» **Work item**: The lines from the top of the records below through the one containing "pink duck [693,518,757,578] -> none" are to be transcribed exactly, and nothing else is to be added.

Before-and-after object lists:

===============

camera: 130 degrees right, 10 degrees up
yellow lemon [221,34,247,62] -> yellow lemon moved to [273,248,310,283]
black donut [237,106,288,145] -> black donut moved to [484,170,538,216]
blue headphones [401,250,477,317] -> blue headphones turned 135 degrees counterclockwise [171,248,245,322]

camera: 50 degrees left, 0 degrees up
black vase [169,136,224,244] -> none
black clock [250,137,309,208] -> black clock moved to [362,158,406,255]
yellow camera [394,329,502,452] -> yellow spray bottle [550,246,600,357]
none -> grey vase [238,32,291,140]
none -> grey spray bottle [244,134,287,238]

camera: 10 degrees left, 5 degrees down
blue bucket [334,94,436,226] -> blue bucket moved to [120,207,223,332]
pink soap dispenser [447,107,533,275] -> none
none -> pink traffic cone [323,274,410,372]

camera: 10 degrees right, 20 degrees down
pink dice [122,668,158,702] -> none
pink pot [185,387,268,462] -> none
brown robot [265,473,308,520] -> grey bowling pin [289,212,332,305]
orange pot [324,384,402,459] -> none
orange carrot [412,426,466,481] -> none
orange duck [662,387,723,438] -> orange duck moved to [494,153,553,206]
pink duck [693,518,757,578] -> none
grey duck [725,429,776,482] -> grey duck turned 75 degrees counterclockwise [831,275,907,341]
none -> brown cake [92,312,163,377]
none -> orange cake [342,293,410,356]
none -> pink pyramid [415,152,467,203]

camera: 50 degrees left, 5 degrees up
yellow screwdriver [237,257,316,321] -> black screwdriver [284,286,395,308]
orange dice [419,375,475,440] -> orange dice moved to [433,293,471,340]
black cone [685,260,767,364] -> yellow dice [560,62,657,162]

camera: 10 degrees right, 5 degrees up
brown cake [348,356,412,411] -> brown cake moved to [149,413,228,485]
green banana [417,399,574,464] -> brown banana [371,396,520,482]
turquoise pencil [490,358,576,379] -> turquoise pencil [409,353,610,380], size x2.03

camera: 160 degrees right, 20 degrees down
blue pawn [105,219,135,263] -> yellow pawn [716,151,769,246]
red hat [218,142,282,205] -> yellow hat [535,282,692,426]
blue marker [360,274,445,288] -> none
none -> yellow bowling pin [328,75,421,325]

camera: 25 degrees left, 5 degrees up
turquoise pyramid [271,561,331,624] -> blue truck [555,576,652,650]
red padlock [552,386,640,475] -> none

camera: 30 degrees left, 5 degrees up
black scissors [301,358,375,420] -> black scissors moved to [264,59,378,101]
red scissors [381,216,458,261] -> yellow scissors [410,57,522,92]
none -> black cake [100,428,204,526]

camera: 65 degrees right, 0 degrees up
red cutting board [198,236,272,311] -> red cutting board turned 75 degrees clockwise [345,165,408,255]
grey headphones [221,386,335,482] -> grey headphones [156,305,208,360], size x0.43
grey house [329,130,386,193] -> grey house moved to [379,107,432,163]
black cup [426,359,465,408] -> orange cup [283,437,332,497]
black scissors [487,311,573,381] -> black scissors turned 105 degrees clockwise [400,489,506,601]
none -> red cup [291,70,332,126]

===============

» **Answer to the problem**:
camera: 130 degrees right, 10 degrees up
yellow lemon [221,34,247,62] -> yellow lemon moved to [273,248,310,283]
black donut [237,106,288,145] -> black donut moved to [484,170,538,216]
blue headphones [401,250,477,317] -> blue headphones turned 135 degrees counterclockwise [171,248,245,322]

camera: 50 degrees left, 0 degrees up
black vase [169,136,224,244] -> none
black clock [250,137,309,208] -> black clock moved to [362,158,406,255]
yellow camera [394,329,502,452] -> yellow spray bottle [550,246,600,357]
none -> grey vase [238,32,291,140]
none -> grey spray bottle [244,134,287,238]

camera: 10 degrees left, 5 degrees down
blue bucket [334,94,436,226] -> blue bucket moved to [120,207,223,332]
pink soap dispenser [447,107,533,275] -> none
none -> pink traffic cone [323,274,410,372]

camera: 10 degrees right, 20 degrees down
pink dice [122,668,158,702] -> none
pink pot [185,387,268,462] -> none
brown robot [265,473,308,520] -> grey bowling pin [289,212,332,305]
orange pot [324,384,402,459] -> none
orange carrot [412,426,466,481] -> none
orange duck [662,387,723,438] -> orange duck moved to [494,153,553,206]
pink duck [693,518,757,578] -> none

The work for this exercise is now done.